* How to complete this task *
Line by line, transcribe the data below exactly and pass over the images.

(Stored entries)
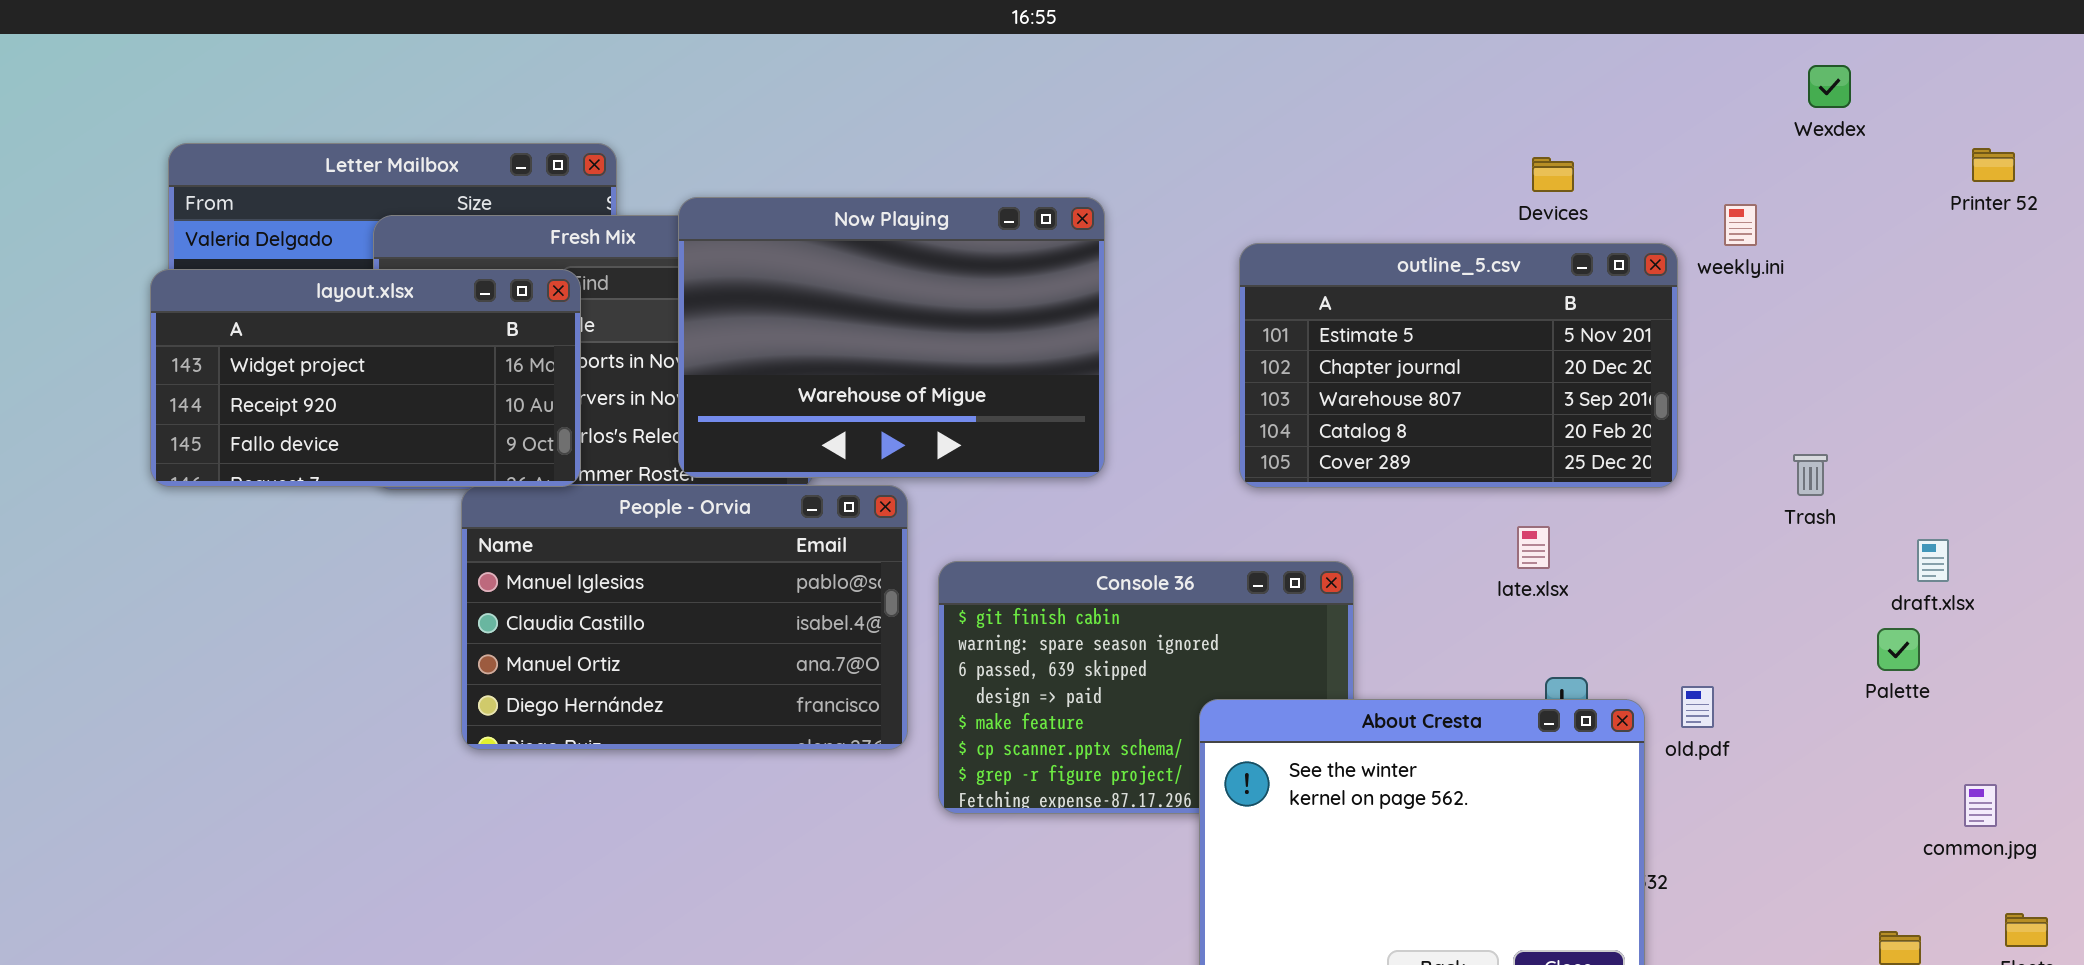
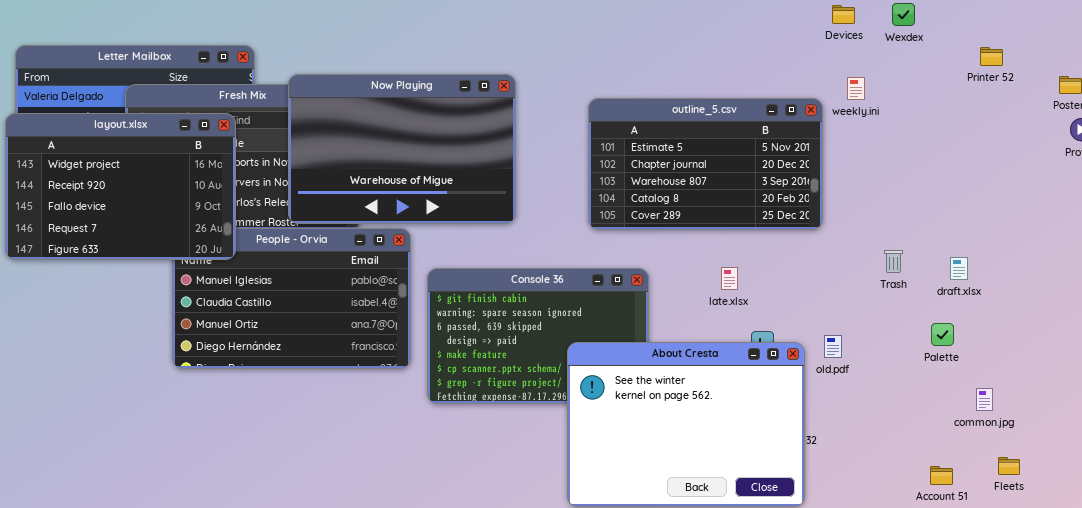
Devices: [1532,157,1574,192] -> [832,5,855,24], moved
layout.xlsx: [150,269,581,487] -> [5,113,236,260], resized
Trash: [1793,454,1828,496] -> [884,250,903,273], moved
late.xlsx: [1517,526,1550,569] -> [721,267,738,290], moved
Palette: [1877,628,1920,671] -> [931,323,954,346], moved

* Task result *
Devices: [1532,157,1574,192] -> [832,5,855,24], moved
layout.xlsx: [150,269,581,487] -> [5,113,236,260], resized
Trash: [1793,454,1828,496] -> [884,250,903,273], moved
late.xlsx: [1517,526,1550,569] -> [721,267,738,290], moved
Palette: [1877,628,1920,671] -> [931,323,954,346], moved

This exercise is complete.